-- WHAT YOU ARE ASKED TO DO --
Set down the data below without change, skipping the pictures it holds.
※
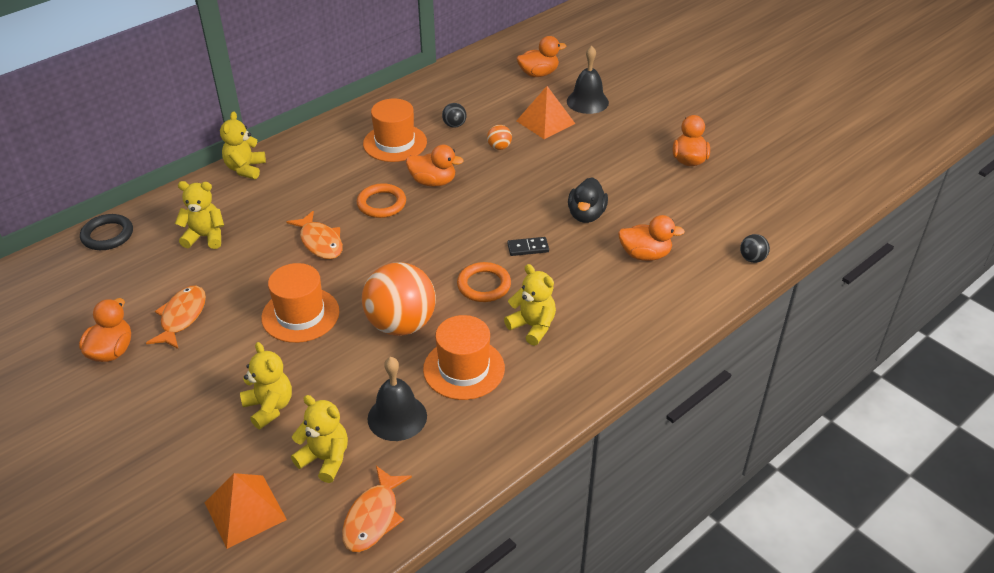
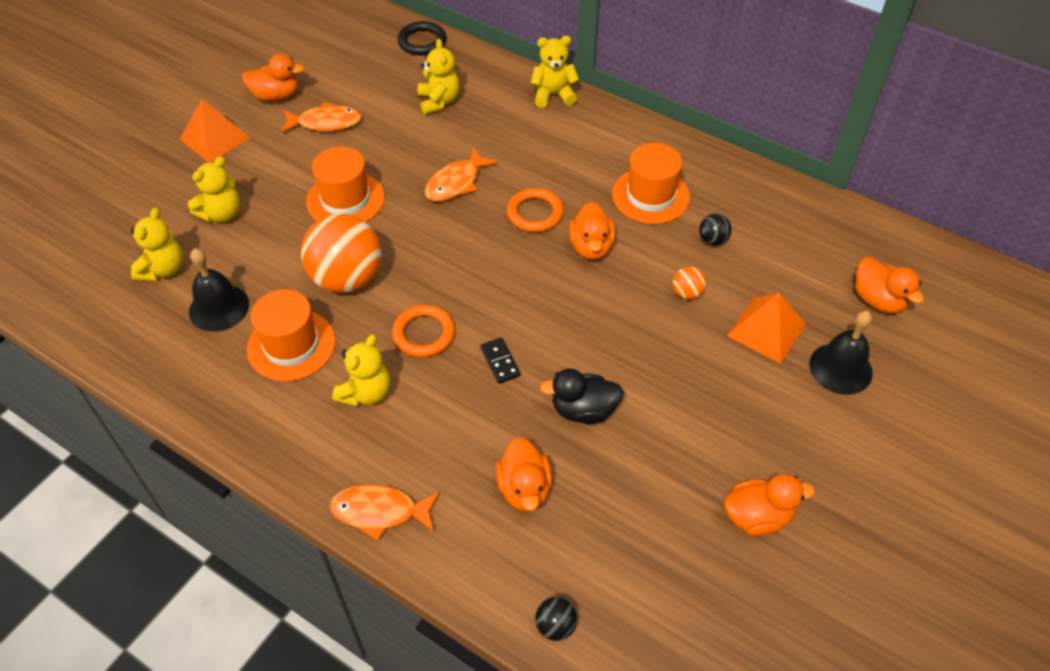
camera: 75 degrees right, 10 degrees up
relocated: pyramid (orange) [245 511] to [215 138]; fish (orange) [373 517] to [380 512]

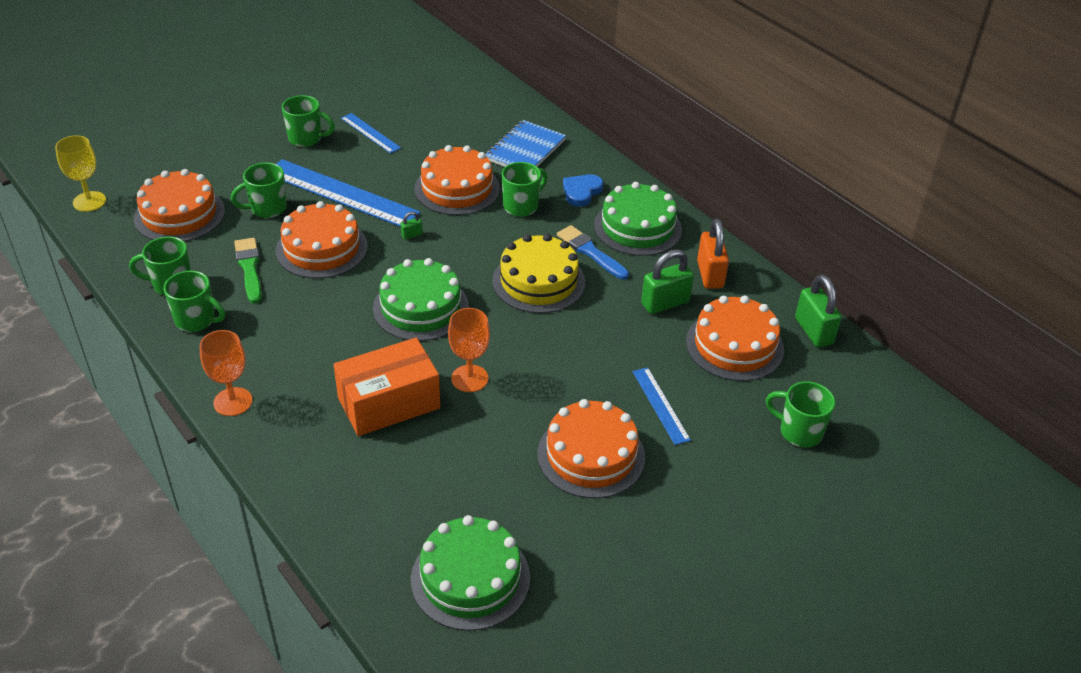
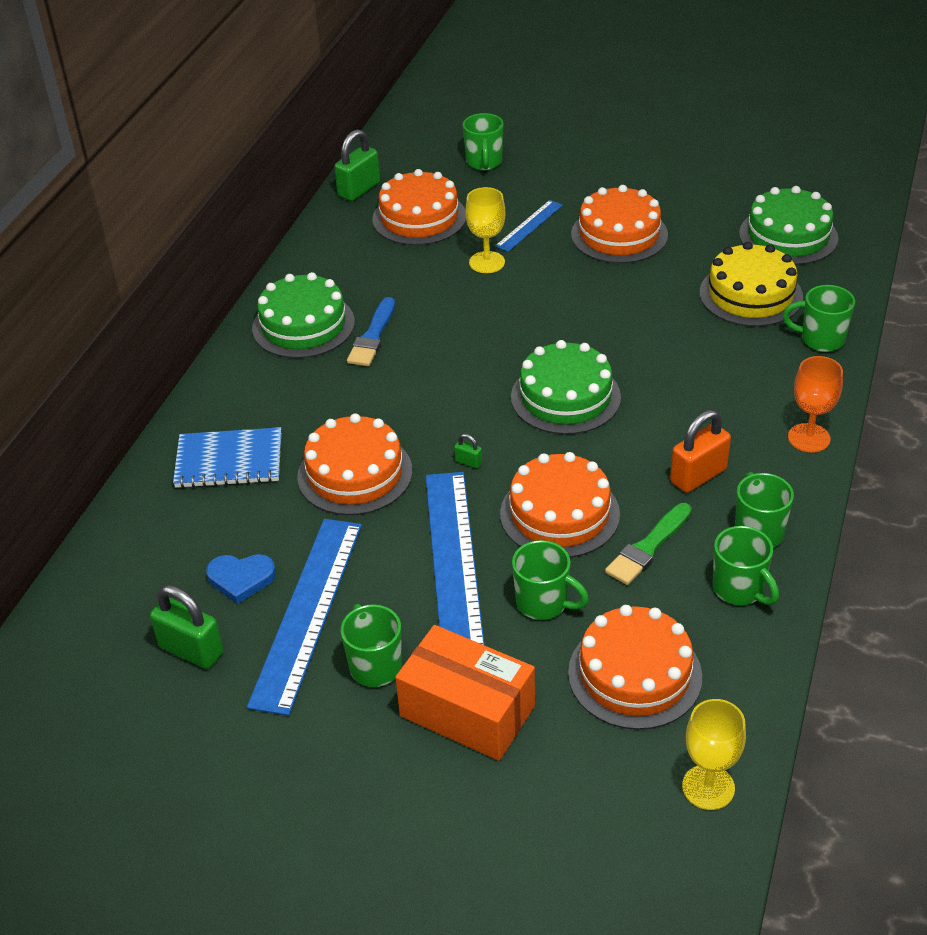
camera: 120 degrees left, 0 degrees up
missing: goblet (orange) [469 378]
appeared: goblet (yellow) [487 262]
relocated: padlock (green) [665 303] to [191 650]; heart (blue) [581 192] to [241 579]; box (orange) [389 403] to [467 711]; padlock (orange) [710 274] to [698 475]; cake (yellow) [538 281] to [750 294]; mug (green) [522 206] to [821 339]
size: ruler (blue) [370 133] = [307 612] x1.96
※
-- WRITTEN ANSWER --
camera: 75 degrees right, 10 degrees up
relocated: pyramid (orange) [245 511] to [215 138]; fish (orange) [373 517] to [380 512]

camera: 120 degrees left, 0 degrees up
missing: goblet (orange) [469 378]
appeared: goblet (yellow) [487 262]
relocated: padlock (green) [665 303] to [191 650]; heart (blue) [581 192] to [241 579]; box (orange) [389 403] to [467 711]; padlock (orange) [710 274] to [698 475]; cake (yellow) [538 281] to [750 294]; mug (green) [522 206] to [821 339]
size: ruler (blue) [370 133] = [307 612] x1.96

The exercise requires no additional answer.